BEGIN

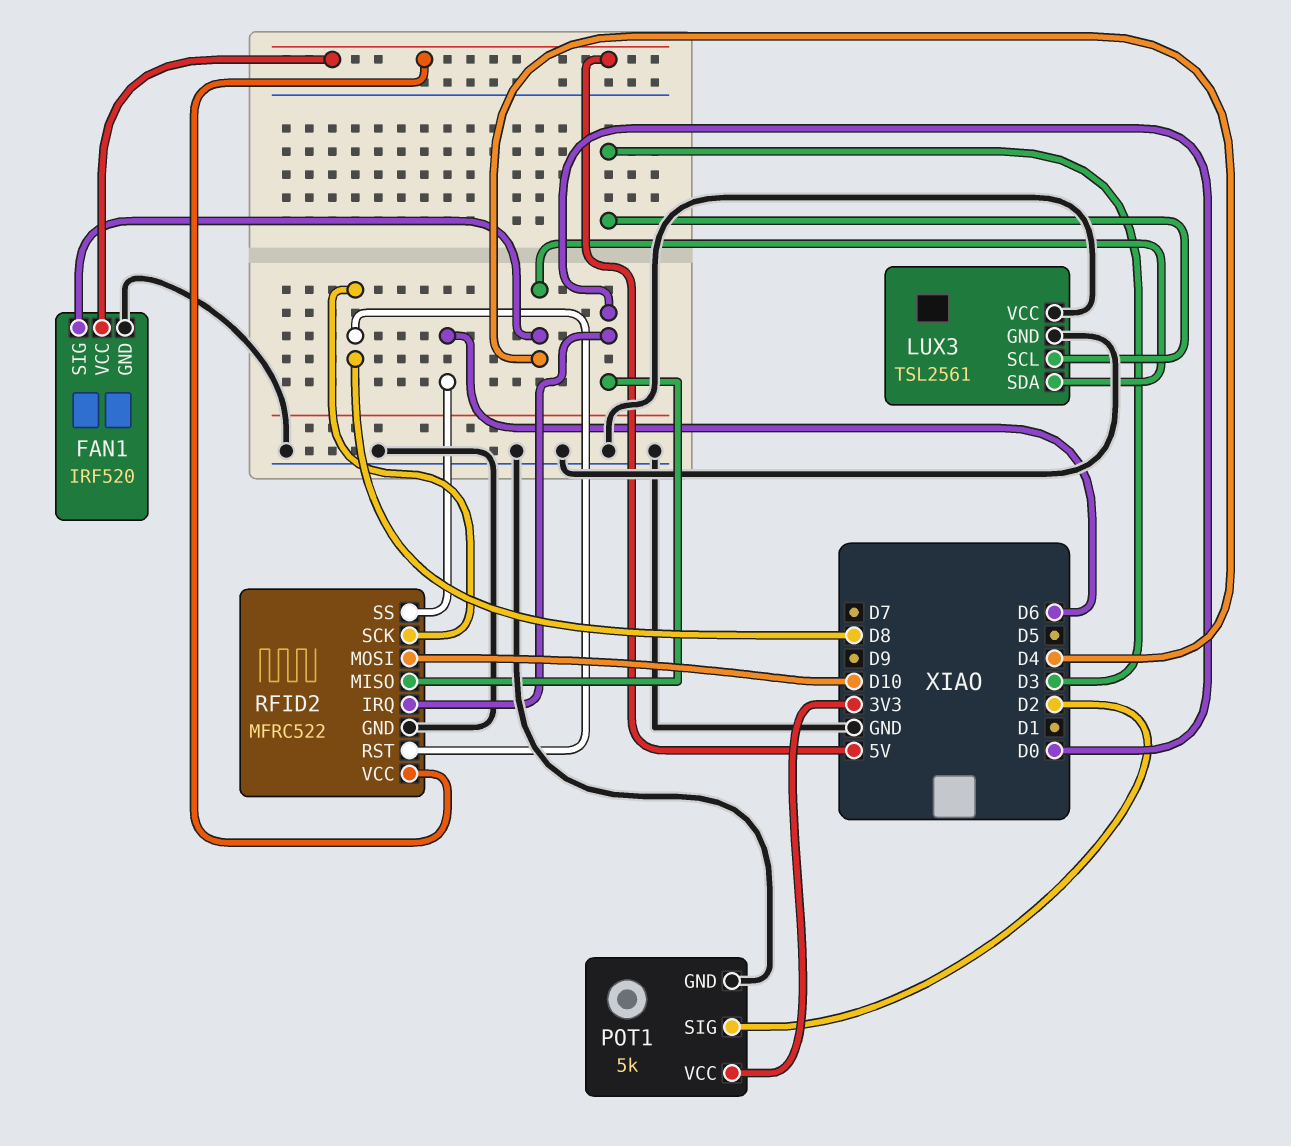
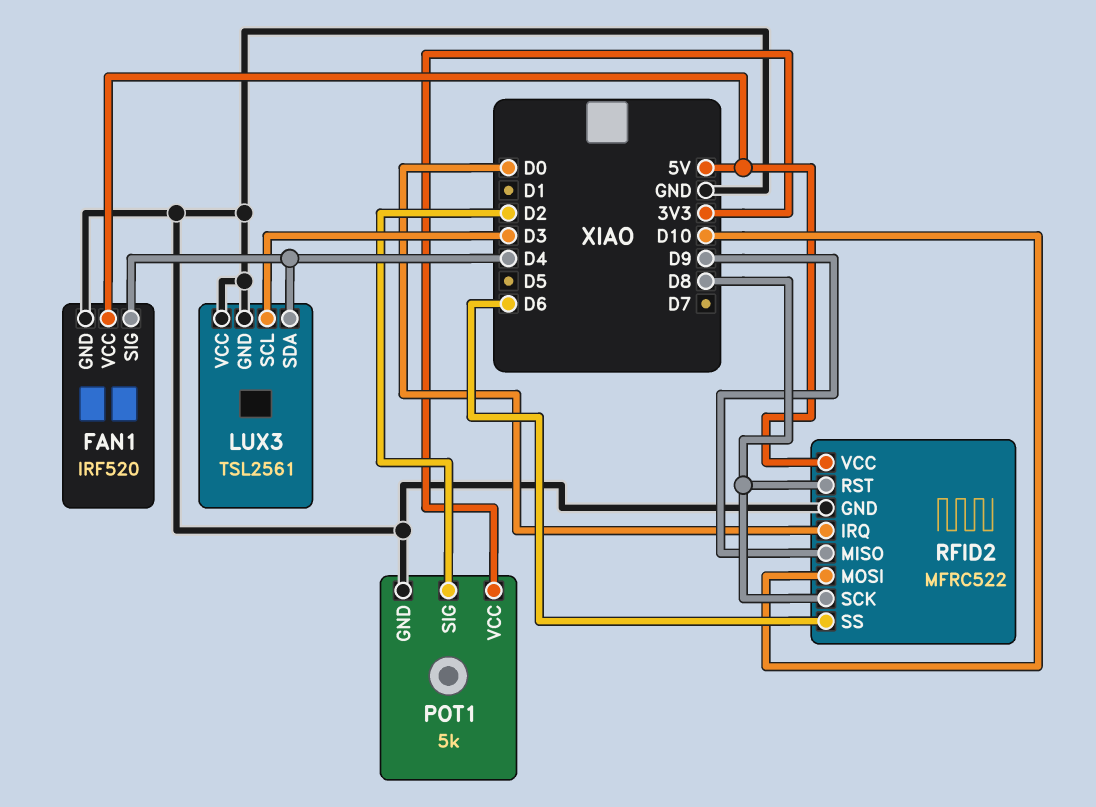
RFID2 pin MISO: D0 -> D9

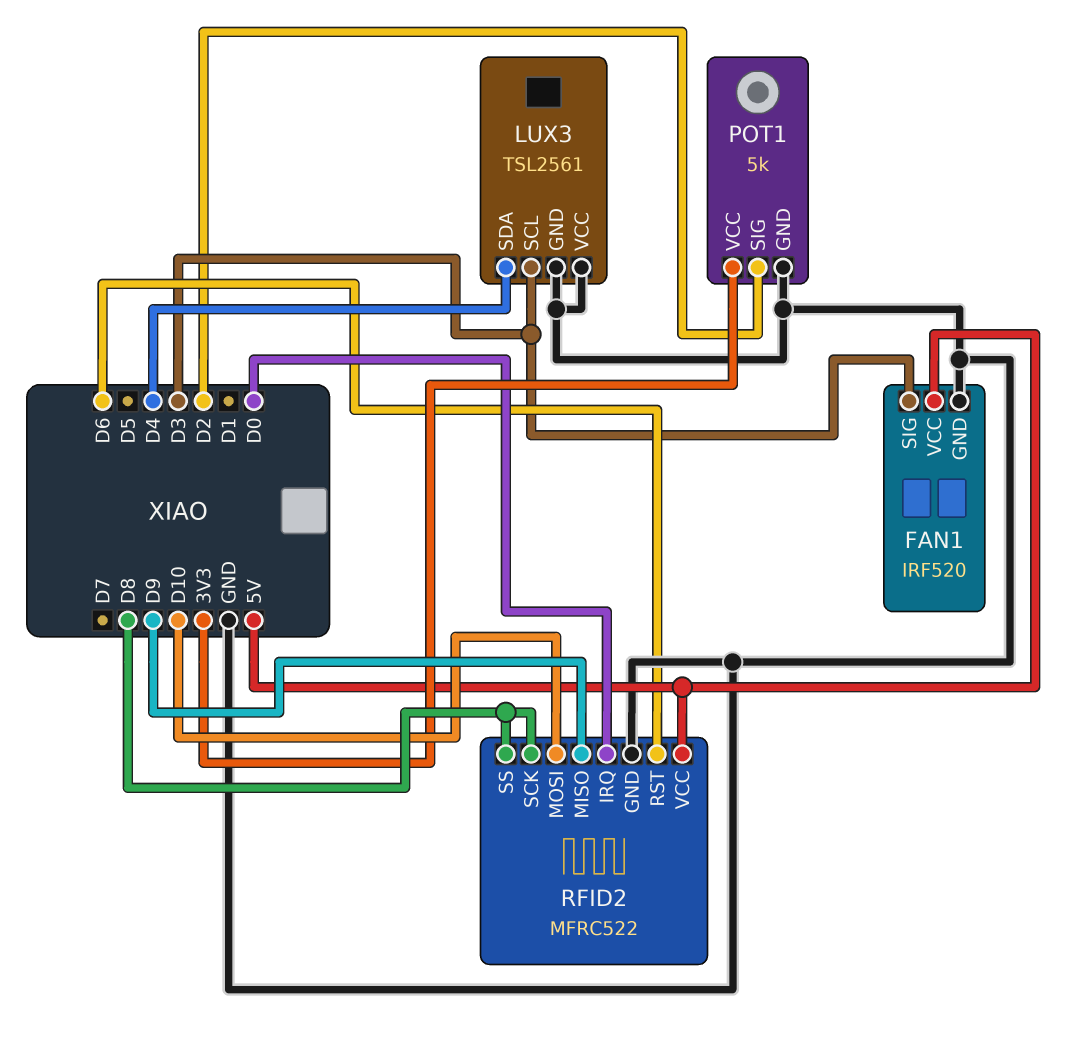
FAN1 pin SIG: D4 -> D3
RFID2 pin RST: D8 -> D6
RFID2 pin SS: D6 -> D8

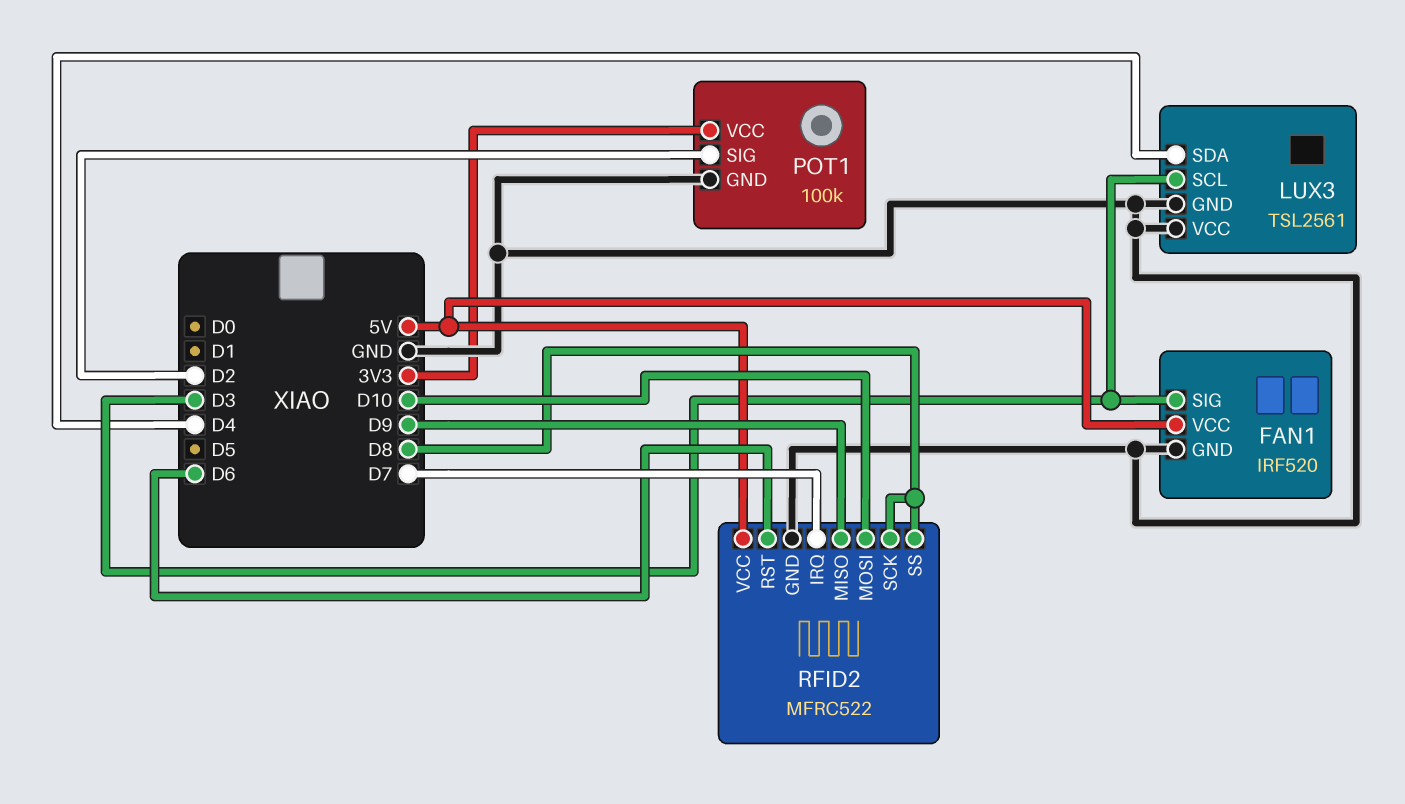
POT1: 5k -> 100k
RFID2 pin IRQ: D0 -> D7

END

# REQUIRED ACTION:
All of the material must be given again exactly, though no picture may appear in the copy.

# EXERCISE RESULT:
RFID2 pin MISO: D0 -> D9

FAN1 pin SIG: D4 -> D3
RFID2 pin RST: D8 -> D6
RFID2 pin SS: D6 -> D8

POT1: 5k -> 100k
RFID2 pin IRQ: D0 -> D7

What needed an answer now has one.